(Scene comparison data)
'''
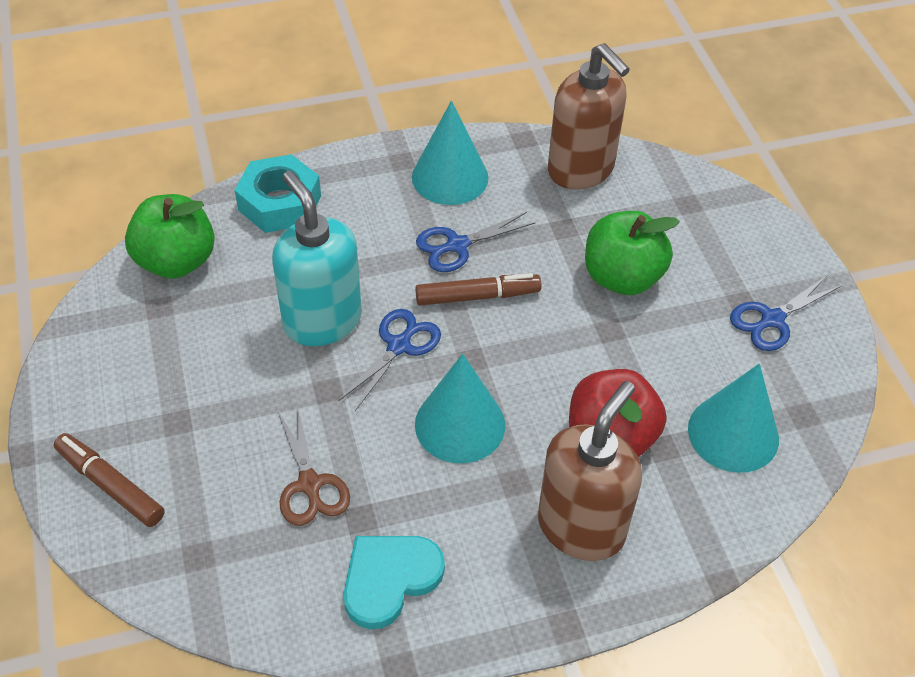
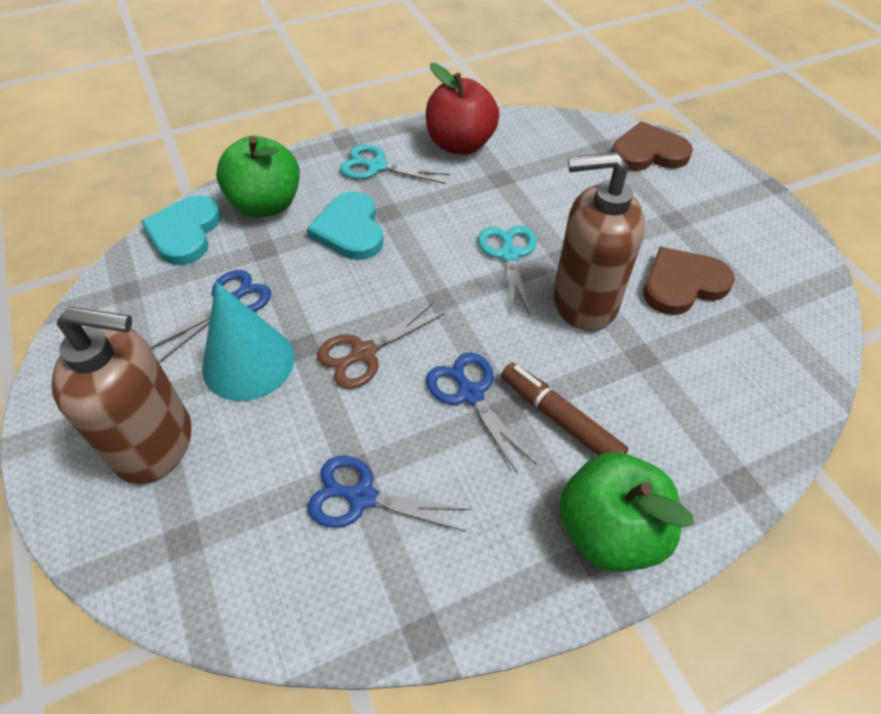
brown heart: 0 -> 2
brown marker: 2 -> 1
turquoise cone: 3 -> 1
turquoise heart: 1 -> 2
turquoise nut: 1 -> 0
turquoise scissors: 0 -> 2
turquoise soap dispenser: 1 -> 0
'''
→ What is being asked
Every line that contains the string "turquoise" should be copied from the records.

→ Your solution
turquoise cone: 3 -> 1
turquoise heart: 1 -> 2
turquoise nut: 1 -> 0
turquoise scissors: 0 -> 2
turquoise soap dispenser: 1 -> 0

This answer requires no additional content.